* Before-and-after change data
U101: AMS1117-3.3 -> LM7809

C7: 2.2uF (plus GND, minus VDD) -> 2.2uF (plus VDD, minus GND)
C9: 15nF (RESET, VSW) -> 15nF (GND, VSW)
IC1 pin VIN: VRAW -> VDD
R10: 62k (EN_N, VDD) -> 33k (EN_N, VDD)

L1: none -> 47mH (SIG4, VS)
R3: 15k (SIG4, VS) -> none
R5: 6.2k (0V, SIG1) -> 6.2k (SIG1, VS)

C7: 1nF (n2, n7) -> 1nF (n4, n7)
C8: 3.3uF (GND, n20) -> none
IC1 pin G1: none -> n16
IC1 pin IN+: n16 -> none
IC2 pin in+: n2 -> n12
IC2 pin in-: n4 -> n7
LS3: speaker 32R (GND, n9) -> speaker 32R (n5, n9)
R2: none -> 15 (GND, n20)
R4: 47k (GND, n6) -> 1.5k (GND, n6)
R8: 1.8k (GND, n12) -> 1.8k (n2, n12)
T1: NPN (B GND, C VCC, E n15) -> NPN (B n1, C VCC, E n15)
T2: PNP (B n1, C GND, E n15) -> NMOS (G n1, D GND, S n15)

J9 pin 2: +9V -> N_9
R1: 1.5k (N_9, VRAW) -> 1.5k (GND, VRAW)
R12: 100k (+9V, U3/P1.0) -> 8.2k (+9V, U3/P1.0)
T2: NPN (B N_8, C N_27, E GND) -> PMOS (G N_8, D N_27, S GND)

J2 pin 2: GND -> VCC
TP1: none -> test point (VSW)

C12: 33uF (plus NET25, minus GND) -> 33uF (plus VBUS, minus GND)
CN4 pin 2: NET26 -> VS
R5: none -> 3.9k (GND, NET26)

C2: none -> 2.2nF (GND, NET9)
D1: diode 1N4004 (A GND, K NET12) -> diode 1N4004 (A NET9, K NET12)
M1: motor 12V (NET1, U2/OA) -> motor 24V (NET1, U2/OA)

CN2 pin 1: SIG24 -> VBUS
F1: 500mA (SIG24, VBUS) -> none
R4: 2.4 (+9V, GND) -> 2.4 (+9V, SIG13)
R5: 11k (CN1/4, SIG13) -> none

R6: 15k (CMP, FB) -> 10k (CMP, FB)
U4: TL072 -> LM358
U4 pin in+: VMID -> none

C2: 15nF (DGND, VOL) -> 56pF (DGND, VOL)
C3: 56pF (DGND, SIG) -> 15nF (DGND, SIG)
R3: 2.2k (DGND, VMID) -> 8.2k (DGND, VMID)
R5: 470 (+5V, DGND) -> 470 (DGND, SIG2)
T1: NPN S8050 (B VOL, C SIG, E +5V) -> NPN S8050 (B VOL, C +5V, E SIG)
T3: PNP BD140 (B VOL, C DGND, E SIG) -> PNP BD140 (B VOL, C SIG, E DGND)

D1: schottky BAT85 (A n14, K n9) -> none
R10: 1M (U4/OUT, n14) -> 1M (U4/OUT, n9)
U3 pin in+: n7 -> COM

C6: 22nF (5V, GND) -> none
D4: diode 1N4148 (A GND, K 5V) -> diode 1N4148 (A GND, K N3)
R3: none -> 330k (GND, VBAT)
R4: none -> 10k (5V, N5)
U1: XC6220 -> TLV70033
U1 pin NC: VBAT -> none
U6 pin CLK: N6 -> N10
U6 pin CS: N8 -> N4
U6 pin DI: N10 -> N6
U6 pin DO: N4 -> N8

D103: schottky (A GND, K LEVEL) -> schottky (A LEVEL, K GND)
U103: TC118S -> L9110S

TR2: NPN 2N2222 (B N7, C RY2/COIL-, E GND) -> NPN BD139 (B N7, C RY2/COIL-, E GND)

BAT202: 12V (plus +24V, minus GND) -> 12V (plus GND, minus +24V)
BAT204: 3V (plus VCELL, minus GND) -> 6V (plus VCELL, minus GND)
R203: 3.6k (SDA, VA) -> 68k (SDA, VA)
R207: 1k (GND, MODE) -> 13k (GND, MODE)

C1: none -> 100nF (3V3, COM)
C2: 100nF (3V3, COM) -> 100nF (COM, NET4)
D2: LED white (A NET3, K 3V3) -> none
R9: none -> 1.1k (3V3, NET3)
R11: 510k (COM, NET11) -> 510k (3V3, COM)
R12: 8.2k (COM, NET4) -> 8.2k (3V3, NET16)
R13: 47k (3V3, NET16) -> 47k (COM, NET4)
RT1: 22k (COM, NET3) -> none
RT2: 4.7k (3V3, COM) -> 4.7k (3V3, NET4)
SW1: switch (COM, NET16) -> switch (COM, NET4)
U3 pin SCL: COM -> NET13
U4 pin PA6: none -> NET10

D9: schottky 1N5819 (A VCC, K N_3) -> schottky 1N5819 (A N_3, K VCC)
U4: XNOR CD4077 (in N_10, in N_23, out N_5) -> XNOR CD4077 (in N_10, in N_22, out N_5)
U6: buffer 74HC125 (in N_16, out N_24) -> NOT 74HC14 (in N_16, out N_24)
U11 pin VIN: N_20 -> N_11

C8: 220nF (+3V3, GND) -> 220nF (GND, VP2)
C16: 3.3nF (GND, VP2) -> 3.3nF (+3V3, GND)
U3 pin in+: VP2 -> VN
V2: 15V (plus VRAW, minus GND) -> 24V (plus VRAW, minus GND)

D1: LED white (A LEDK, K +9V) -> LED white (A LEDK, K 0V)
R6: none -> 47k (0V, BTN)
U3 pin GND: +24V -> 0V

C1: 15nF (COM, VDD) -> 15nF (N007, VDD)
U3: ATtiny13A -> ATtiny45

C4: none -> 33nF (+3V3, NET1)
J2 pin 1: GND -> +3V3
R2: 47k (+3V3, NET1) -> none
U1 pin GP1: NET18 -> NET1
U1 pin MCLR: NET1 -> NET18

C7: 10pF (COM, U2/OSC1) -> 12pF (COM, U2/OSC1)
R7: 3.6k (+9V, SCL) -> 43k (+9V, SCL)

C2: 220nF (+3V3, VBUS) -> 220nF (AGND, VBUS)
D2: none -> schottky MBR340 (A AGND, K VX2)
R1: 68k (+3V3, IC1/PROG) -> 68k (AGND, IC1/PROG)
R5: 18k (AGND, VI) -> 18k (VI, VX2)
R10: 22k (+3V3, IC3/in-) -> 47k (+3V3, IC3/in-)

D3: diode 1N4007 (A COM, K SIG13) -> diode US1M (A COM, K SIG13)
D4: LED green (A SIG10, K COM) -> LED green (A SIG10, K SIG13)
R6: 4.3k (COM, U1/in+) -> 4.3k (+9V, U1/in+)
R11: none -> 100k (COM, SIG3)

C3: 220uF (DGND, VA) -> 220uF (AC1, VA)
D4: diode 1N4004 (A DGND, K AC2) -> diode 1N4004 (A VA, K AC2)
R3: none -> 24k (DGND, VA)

* Required work
Show each line in the data where the string "white" appears.

* The completed task
D2: LED white (A NET3, K 3V3) -> none
D1: LED white (A LEDK, K +9V) -> LED white (A LEDK, K 0V)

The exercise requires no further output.